## Required action
Reproduce the whole listing exactly, omitting any picture it holds.

## Source material
----------
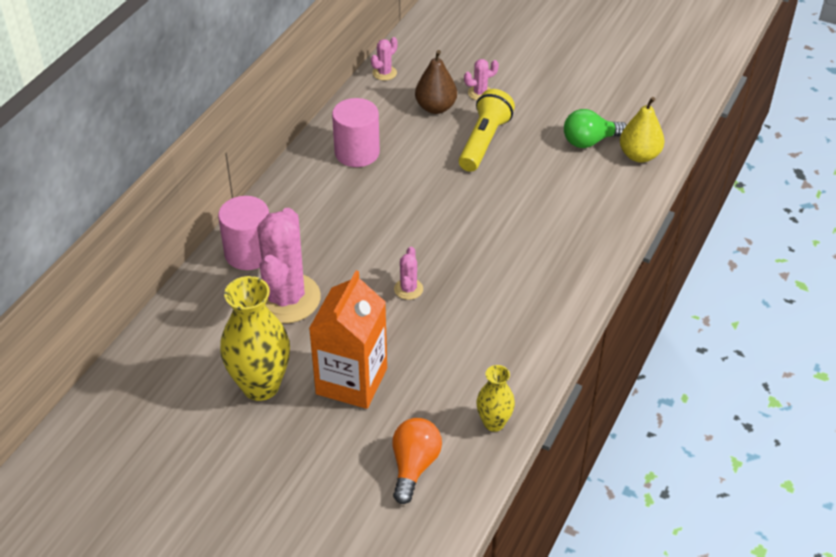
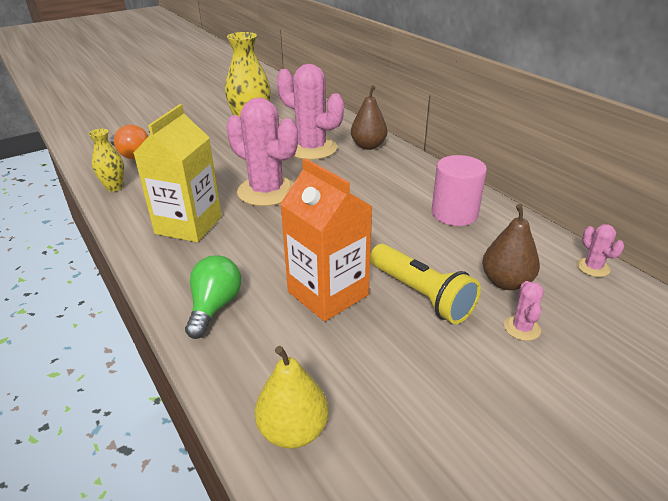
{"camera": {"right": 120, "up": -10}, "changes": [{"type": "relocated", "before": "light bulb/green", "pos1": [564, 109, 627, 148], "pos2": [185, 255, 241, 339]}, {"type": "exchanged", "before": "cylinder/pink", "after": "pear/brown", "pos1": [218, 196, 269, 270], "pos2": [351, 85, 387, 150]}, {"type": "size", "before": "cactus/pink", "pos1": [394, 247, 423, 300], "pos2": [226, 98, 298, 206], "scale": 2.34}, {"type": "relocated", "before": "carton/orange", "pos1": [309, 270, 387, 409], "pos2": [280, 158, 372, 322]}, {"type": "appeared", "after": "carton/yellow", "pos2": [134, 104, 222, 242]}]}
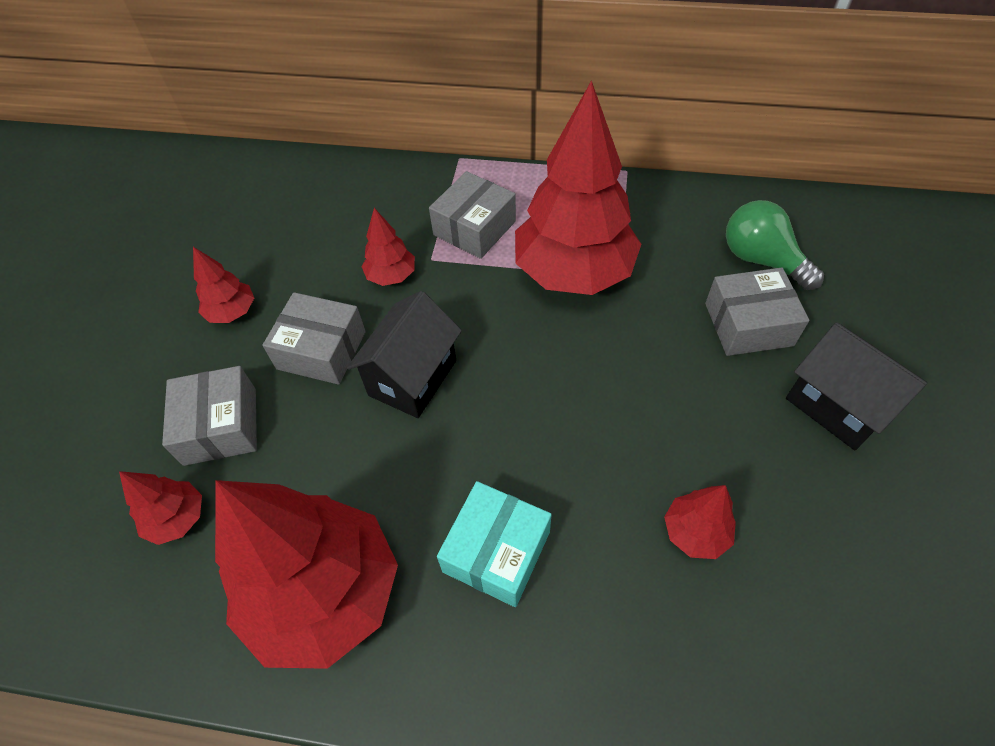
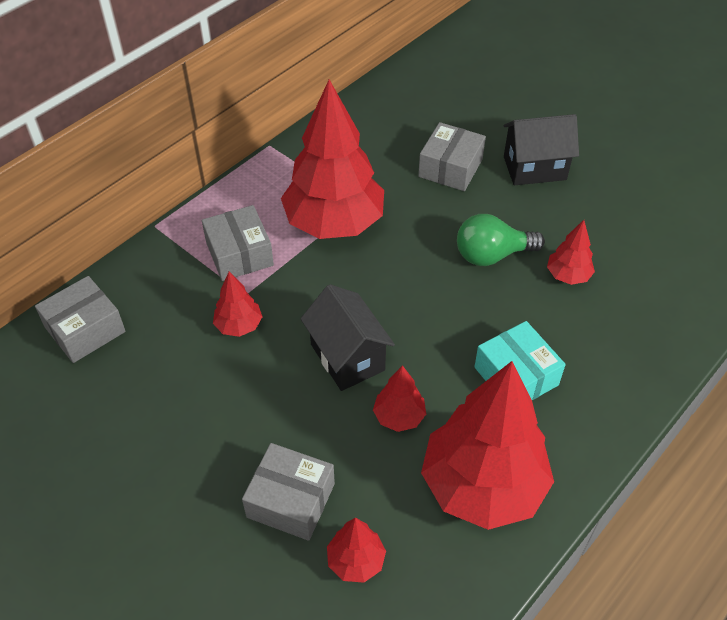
{"camera": {"right": -60, "up": -5}, "changes": [{"type": "relocated", "before": "light bulb/green", "pos1": [726, 200, 824, 290], "pos2": [457, 214, 545, 266]}, {"type": "relocated", "before": "tree/red", "pos1": [193, 247, 254, 323], "pos2": [373, 365, 426, 432]}, {"type": "relocated", "before": "box/grey", "pos1": [262, 292, 365, 385], "pos2": [35, 276, 126, 363]}]}
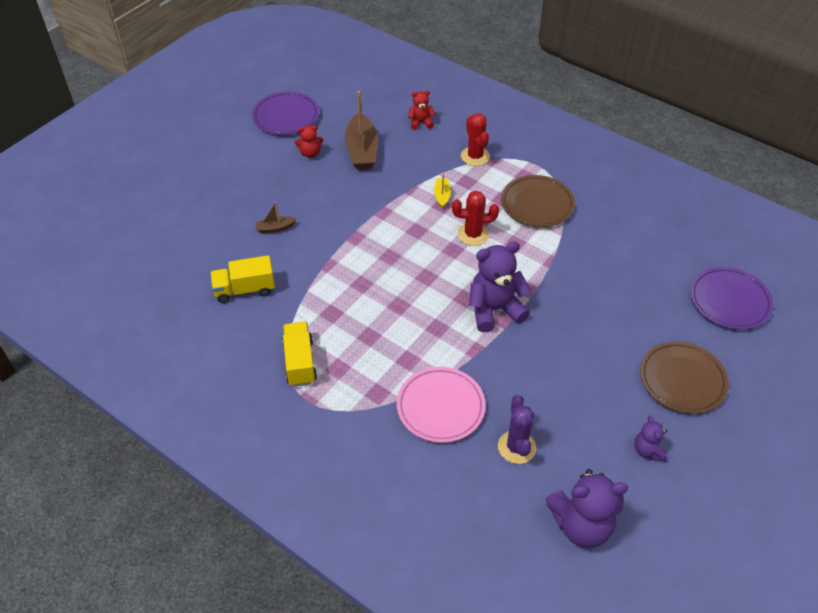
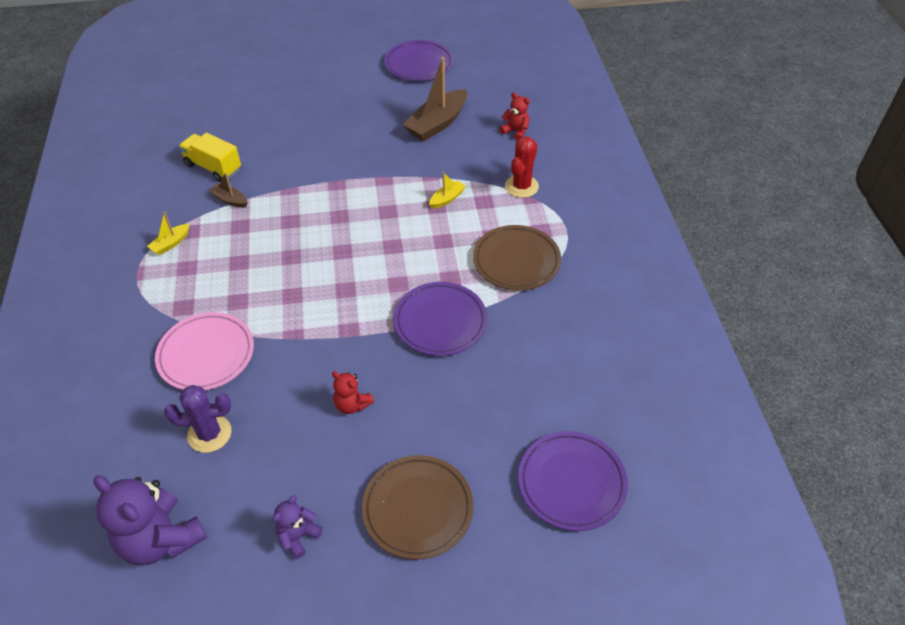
{"camera": {"right": 45, "up": 0}, "changes": [{"type": "relocated", "before": "teddy bear/red", "pos1": [295, 125, 323, 158], "pos2": [332, 371, 374, 414]}, {"type": "missing", "before": "cactus/red", "pos1": [452, 191, 499, 246]}, {"type": "relocated", "before": "boat/brown", "pos1": [255, 202, 297, 234], "pos2": [209, 173, 248, 208]}, {"type": "missing", "before": "teddy bear/purple", "pos1": [469, 241, 531, 332]}, {"type": "exchanged", "before": "truck/yellow", "after": "boat/yellow", "pos1": [282, 322, 317, 387], "pos2": [147, 212, 190, 255]}, {"type": "spun", "before": "cactus/purple", "pos1": [498, 395, 536, 464], "pos2": [164, 385, 232, 453], "turn": 45}, {"type": "appeared", "after": "plate/purple", "pos2": [394, 282, 487, 356]}]}
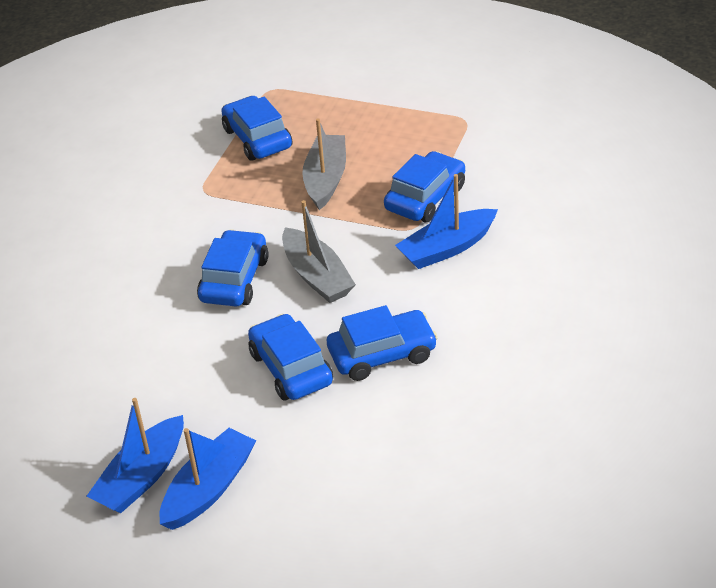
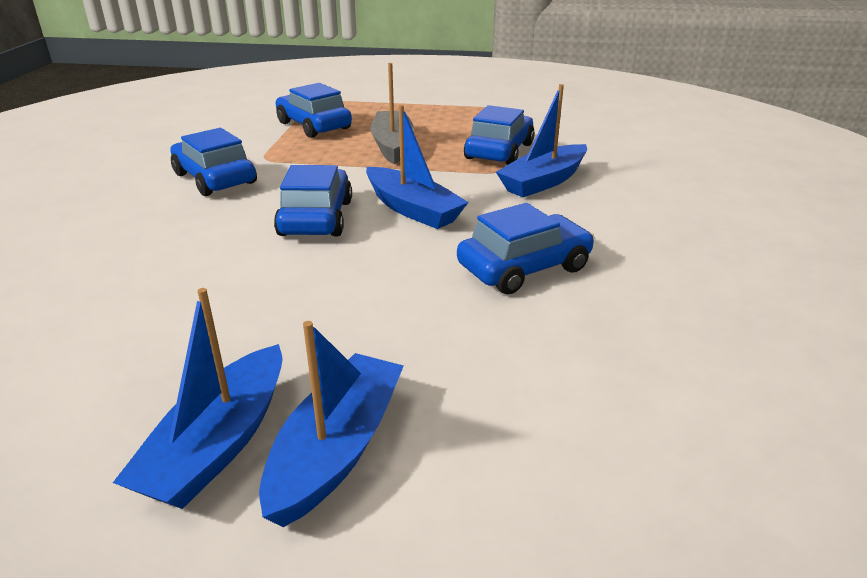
{"camera": {"right": -15, "up": -10}, "changes": [{"type": "colour", "before": "boat/grey", "after": "boat/blue", "pos1": [282, 200, 356, 303], "pos2": [366, 105, 469, 229]}, {"type": "relocated", "before": "car/blue", "pos1": [248, 314, 333, 401], "pos2": [170, 128, 257, 196]}]}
----------
## Result of this exercise
{"camera": {"right": 120, "up": -10}, "changes": [{"type": "relocated", "before": "light bulb/green", "pos1": [564, 109, 627, 148], "pos2": [185, 255, 241, 339]}, {"type": "exchanged", "before": "cylinder/pink", "after": "pear/brown", "pos1": [218, 196, 269, 270], "pos2": [351, 85, 387, 150]}, {"type": "size", "before": "cactus/pink", "pos1": [394, 247, 423, 300], "pos2": [226, 98, 298, 206], "scale": 2.34}, {"type": "relocated", "before": "carton/orange", "pos1": [309, 270, 387, 409], "pos2": [280, 158, 372, 322]}, {"type": "appeared", "after": "carton/yellow", "pos2": [134, 104, 222, 242]}]}
{"camera": {"right": -60, "up": -5}, "changes": [{"type": "relocated", "before": "light bulb/green", "pos1": [726, 200, 824, 290], "pos2": [457, 214, 545, 266]}, {"type": "relocated", "before": "tree/red", "pos1": [193, 247, 254, 323], "pos2": [373, 365, 426, 432]}, {"type": "relocated", "before": "box/grey", "pos1": [262, 292, 365, 385], "pos2": [35, 276, 126, 363]}]}
{"camera": {"right": 45, "up": 0}, "changes": [{"type": "relocated", "before": "teddy bear/red", "pos1": [295, 125, 323, 158], "pos2": [332, 371, 374, 414]}, {"type": "missing", "before": "cactus/red", "pos1": [452, 191, 499, 246]}, {"type": "relocated", "before": "boat/brown", "pos1": [255, 202, 297, 234], "pos2": [209, 173, 248, 208]}, {"type": "missing", "before": "teddy bear/purple", "pos1": [469, 241, 531, 332]}, {"type": "exchanged", "before": "truck/yellow", "after": "boat/yellow", "pos1": [282, 322, 317, 387], "pos2": [147, 212, 190, 255]}, {"type": "spun", "before": "cactus/purple", "pos1": [498, 395, 536, 464], "pos2": [164, 385, 232, 453], "turn": 45}, {"type": "appeared", "after": "plate/purple", "pos2": [394, 282, 487, 356]}]}
{"camera": {"right": -15, "up": -10}, "changes": [{"type": "colour", "before": "boat/grey", "after": "boat/blue", "pos1": [282, 200, 356, 303], "pos2": [366, 105, 469, 229]}, {"type": "relocated", "before": "car/blue", "pos1": [248, 314, 333, 401], "pos2": [170, 128, 257, 196]}]}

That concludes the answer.